**Records provided:**
-=-=-
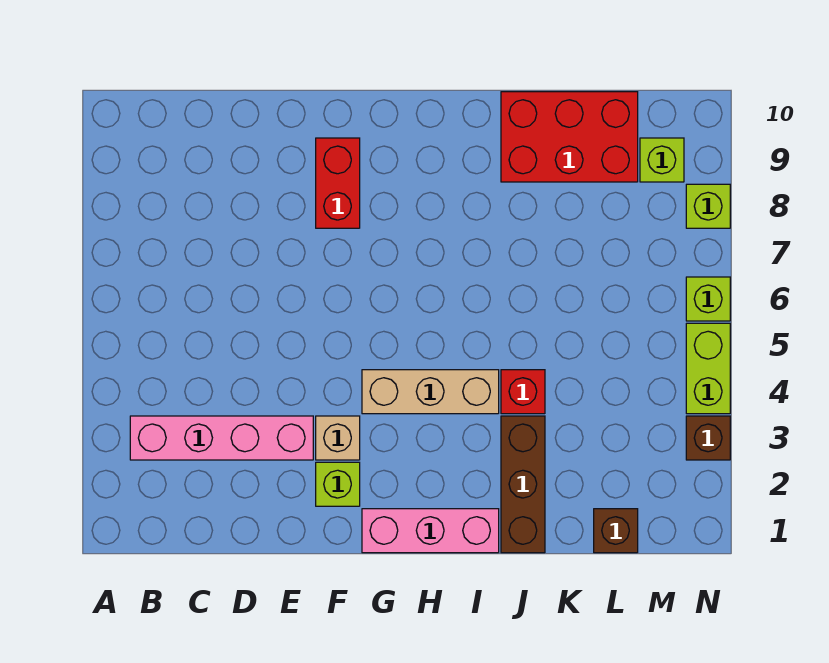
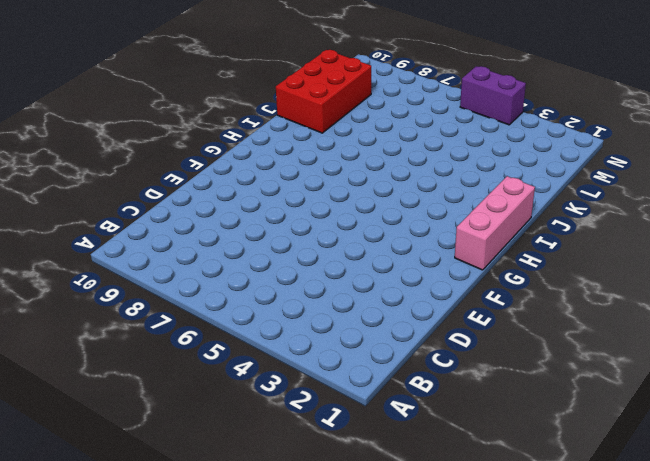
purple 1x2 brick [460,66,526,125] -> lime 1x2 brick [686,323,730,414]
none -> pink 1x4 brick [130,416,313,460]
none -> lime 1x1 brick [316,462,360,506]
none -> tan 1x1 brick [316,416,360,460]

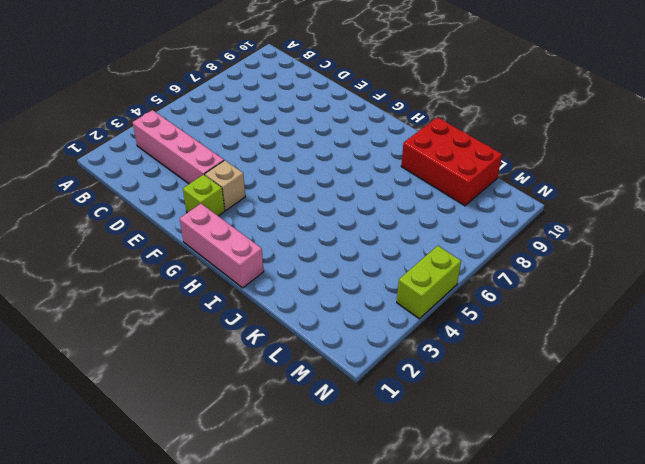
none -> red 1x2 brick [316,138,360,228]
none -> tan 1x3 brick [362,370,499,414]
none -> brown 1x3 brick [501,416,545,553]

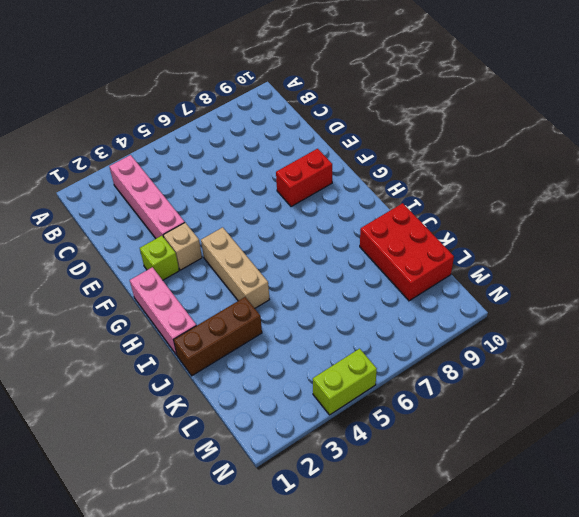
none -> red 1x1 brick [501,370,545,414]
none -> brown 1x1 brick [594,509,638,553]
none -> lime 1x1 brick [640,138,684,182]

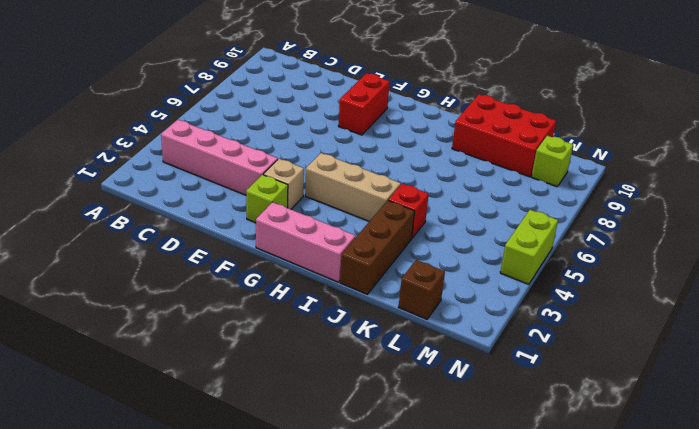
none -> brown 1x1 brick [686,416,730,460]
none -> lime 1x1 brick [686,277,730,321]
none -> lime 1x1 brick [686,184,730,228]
-=-=-
**Assigned task:**
Return each line of the listing that holds the string "brown".

**Solution:**
none -> brown 1x3 brick [501,416,545,553]
none -> brown 1x1 brick [594,509,638,553]
none -> brown 1x1 brick [686,416,730,460]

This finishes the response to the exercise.